● **BRIEF**:
Repeat the material exactly from its first line to the line that includes "The camera went 55". Skip pictures.

● **AVAILABLE DATA**:
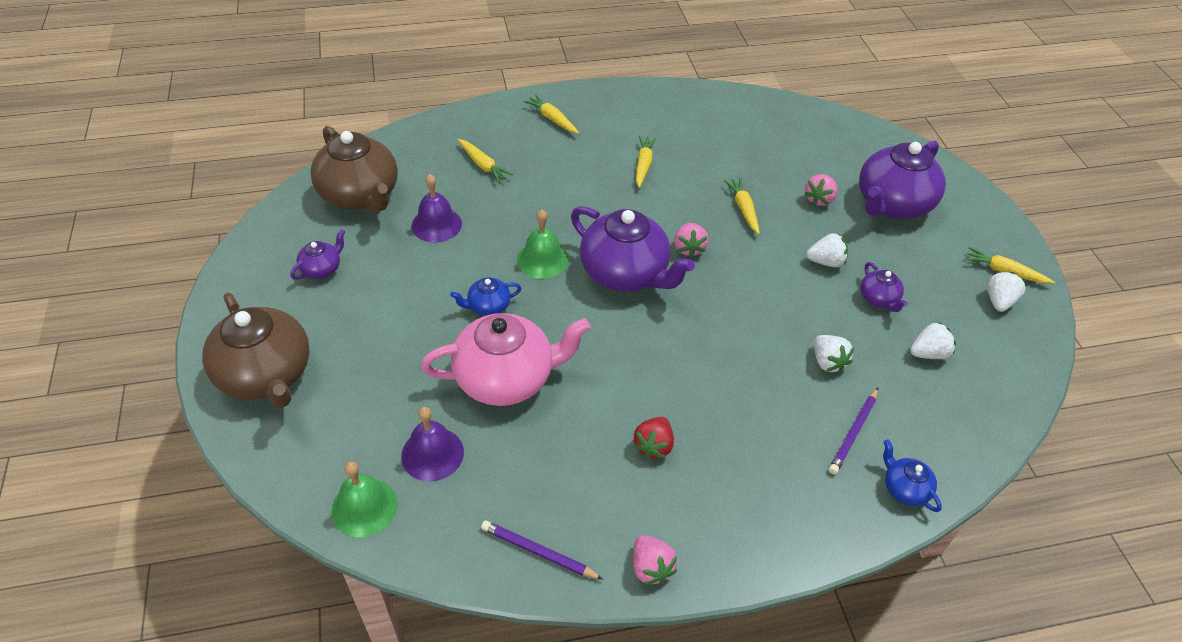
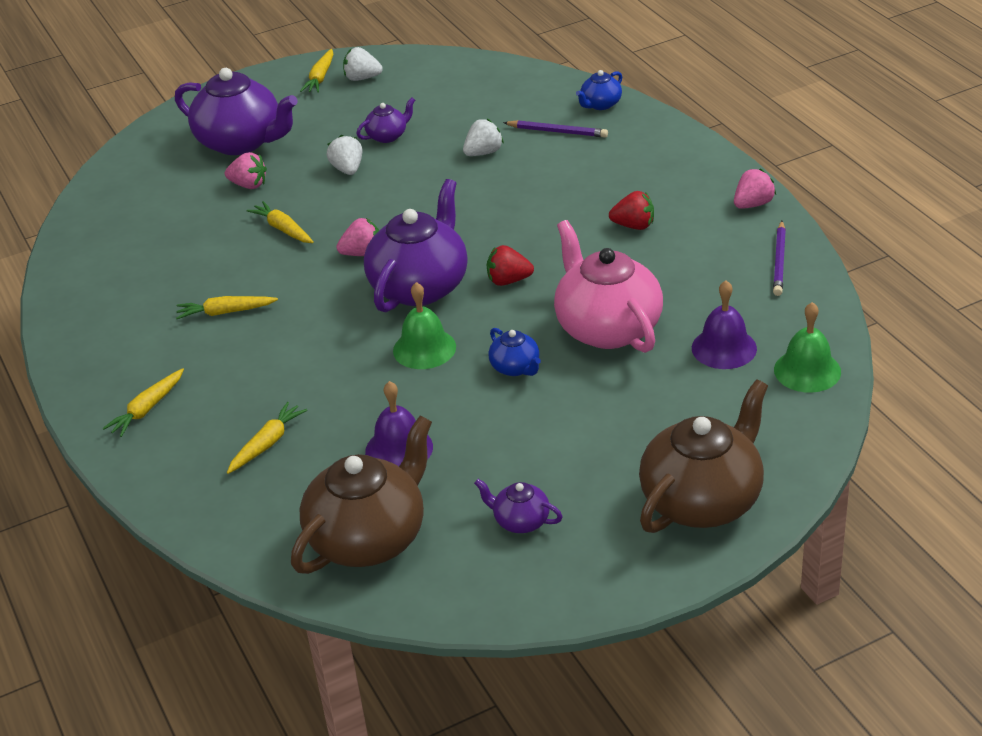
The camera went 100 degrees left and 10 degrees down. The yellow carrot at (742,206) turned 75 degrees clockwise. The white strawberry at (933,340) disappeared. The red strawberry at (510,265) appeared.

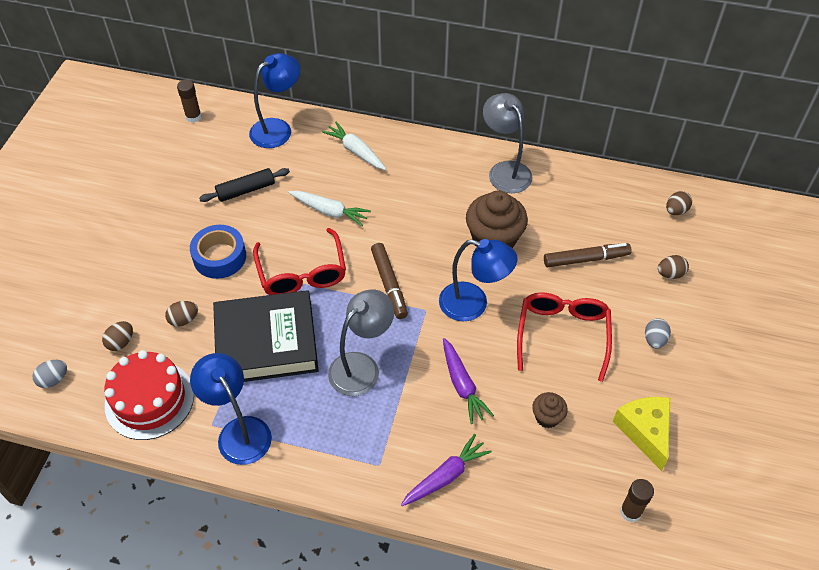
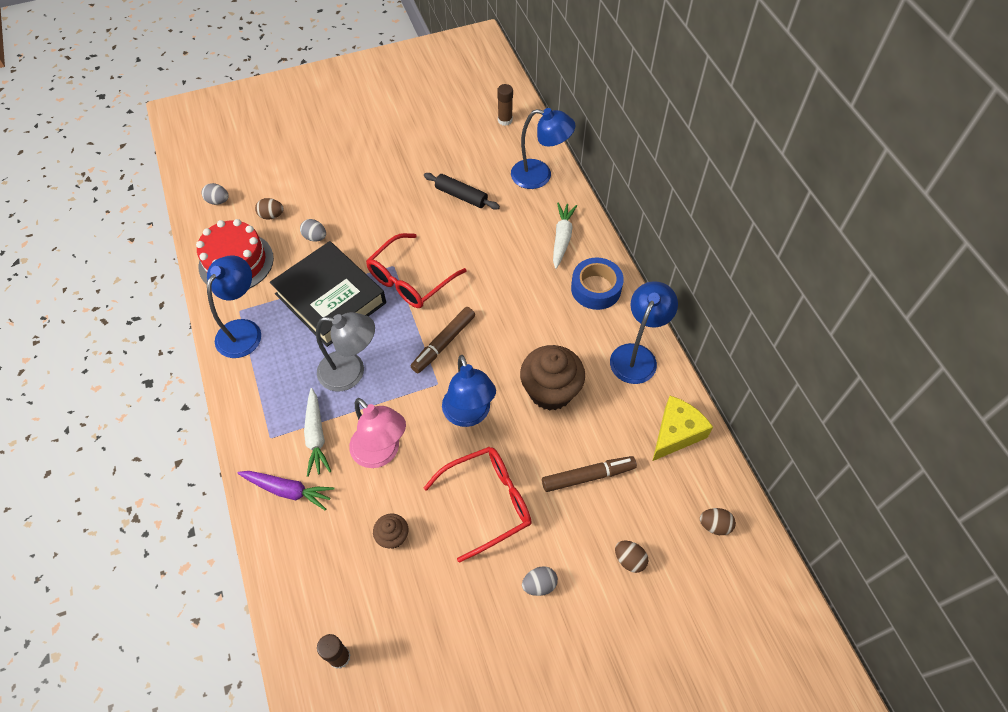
The camera went 55 degrees right and 5 degrees up. The brown egg at (181,314) became the grey egg at (313,230). The blue tape moved from (218,252) to (597,284). The white carrot moved from (329,208) to (317,432). The purple carrot at (468,381) was replaced by the pink lamp at (377,433). The grey lamp at (508,143) became the blue lamp at (644,332). The brown marker at (588,255) turned 60 degrees counterclockwise. The yellow cheese moved from (641,434) to (683,428).

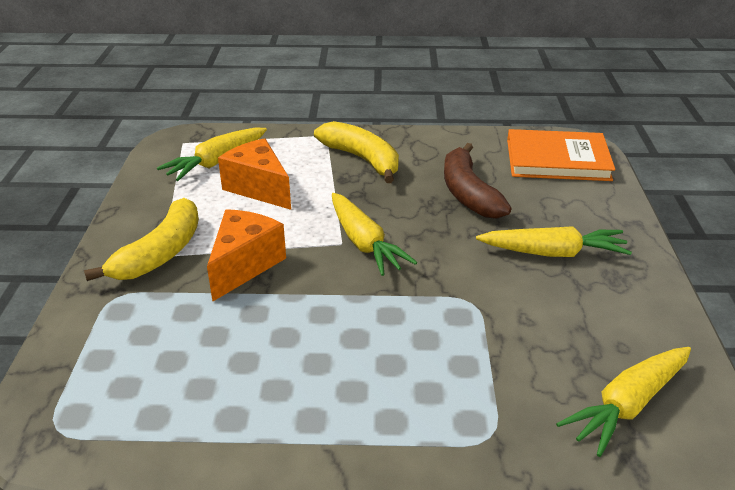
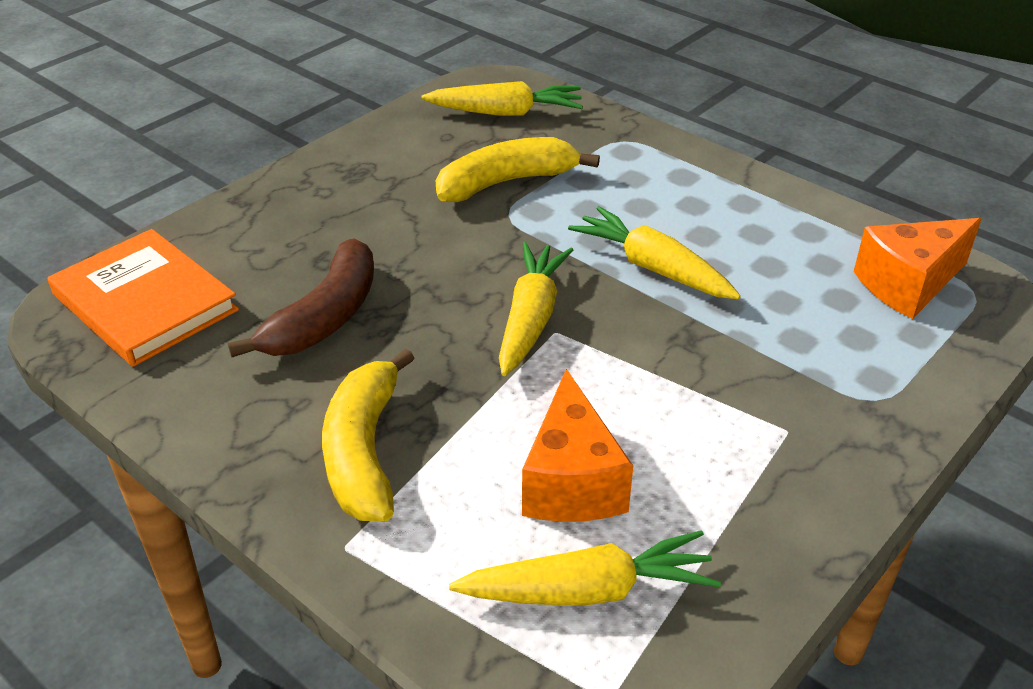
The camera went 140 degrees left and 5 degrees up. The yellow banana moved from (141,239) to (518,169). The orange cheese moved from (246,255) to (917,268). The yellow carrot moved from (554,241) to (654,252).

● **ANSWER FOR THIS EXERCISE**:
The camera went 100 degrees left and 10 degrees down. The yellow carrot at (742,206) turned 75 degrees clockwise. The white strawberry at (933,340) disappeared. The red strawberry at (510,265) appeared.

The camera went 55 degrees right and 5 degrees up. The brown egg at (181,314) became the grey egg at (313,230). The blue tape moved from (218,252) to (597,284). The white carrot moved from (329,208) to (317,432). The purple carrot at (468,381) was replaced by the pink lamp at (377,433). The grey lamp at (508,143) became the blue lamp at (644,332). The brown marker at (588,255) turned 60 degrees counterclockwise. The yellow cheese moved from (641,434) to (683,428).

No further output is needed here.